### Task to carry out:
Print exactly the lines below between the line holding "purple circle: (68, 44) -> (100, 71), moved" and the line holding "yellow arrow: (176, 66)", inclusive, and nothing more.

[Data records]
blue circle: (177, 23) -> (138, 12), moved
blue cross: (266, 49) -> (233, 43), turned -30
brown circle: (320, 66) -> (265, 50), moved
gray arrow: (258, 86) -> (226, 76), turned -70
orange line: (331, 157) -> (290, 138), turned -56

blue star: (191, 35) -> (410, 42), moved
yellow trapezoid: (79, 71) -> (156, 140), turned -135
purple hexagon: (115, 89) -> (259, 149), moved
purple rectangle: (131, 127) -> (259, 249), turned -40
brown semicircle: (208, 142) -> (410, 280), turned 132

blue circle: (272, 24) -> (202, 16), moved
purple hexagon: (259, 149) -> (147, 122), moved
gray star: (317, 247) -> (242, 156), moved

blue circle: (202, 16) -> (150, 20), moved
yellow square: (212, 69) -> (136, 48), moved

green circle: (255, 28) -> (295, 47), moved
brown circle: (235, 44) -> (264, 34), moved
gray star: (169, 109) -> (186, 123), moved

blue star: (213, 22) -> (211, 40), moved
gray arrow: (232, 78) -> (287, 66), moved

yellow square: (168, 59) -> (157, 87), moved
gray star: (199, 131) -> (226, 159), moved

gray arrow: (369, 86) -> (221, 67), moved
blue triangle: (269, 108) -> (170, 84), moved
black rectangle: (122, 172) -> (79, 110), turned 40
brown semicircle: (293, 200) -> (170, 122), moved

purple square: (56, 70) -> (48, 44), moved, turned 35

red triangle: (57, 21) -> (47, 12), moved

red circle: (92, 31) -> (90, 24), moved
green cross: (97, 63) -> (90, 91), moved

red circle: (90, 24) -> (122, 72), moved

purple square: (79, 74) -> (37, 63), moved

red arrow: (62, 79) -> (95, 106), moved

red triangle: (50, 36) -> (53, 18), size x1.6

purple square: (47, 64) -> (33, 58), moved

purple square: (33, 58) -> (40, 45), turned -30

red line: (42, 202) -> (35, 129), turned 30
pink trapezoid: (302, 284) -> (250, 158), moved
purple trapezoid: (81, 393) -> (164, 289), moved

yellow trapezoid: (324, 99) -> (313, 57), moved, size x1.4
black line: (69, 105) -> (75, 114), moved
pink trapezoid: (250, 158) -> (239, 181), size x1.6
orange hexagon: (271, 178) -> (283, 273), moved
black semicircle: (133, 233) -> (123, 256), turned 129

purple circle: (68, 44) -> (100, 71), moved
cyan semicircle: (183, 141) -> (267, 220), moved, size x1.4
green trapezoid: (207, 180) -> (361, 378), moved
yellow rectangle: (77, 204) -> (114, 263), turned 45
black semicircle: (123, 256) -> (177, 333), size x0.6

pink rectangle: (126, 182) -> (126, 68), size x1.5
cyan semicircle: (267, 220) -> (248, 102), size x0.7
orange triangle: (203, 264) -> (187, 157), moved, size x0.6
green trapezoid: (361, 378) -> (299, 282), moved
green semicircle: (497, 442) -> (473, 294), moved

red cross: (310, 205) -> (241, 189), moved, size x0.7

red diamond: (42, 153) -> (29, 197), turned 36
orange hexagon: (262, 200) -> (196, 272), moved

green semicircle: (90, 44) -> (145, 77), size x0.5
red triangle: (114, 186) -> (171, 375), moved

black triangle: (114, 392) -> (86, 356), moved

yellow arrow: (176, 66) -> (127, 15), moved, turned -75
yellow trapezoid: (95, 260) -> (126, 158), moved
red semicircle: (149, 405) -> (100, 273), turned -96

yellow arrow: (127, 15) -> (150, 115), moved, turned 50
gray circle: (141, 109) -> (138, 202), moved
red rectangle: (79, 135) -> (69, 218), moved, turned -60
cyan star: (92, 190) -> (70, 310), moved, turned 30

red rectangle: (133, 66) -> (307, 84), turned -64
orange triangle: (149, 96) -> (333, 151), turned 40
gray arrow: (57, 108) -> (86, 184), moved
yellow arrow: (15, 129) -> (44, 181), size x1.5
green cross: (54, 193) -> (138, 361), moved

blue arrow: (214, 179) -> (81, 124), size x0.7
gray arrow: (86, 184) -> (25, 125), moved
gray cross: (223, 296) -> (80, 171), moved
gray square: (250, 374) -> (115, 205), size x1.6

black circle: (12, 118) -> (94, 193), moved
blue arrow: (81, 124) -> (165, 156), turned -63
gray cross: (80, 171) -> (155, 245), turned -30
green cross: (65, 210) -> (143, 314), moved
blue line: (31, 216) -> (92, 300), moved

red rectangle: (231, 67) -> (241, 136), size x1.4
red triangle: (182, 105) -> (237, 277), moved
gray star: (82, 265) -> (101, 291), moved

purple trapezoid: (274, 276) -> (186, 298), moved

### Output for this exercise:
purple circle: (68, 44) -> (100, 71), moved
cyan semicircle: (183, 141) -> (267, 220), moved, size x1.4
green trapezoid: (207, 180) -> (361, 378), moved
yellow rectangle: (77, 204) -> (114, 263), turned 45
black semicircle: (123, 256) -> (177, 333), size x0.6

pink rectangle: (126, 182) -> (126, 68), size x1.5
cyan semicircle: (267, 220) -> (248, 102), size x0.7
orange triangle: (203, 264) -> (187, 157), moved, size x0.6
green trapezoid: (361, 378) -> (299, 282), moved
green semicircle: (497, 442) -> (473, 294), moved

red cross: (310, 205) -> (241, 189), moved, size x0.7

red diamond: (42, 153) -> (29, 197), turned 36
orange hexagon: (262, 200) -> (196, 272), moved

green semicircle: (90, 44) -> (145, 77), size x0.5
red triangle: (114, 186) -> (171, 375), moved

black triangle: (114, 392) -> (86, 356), moved

yellow arrow: (176, 66) -> (127, 15), moved, turned -75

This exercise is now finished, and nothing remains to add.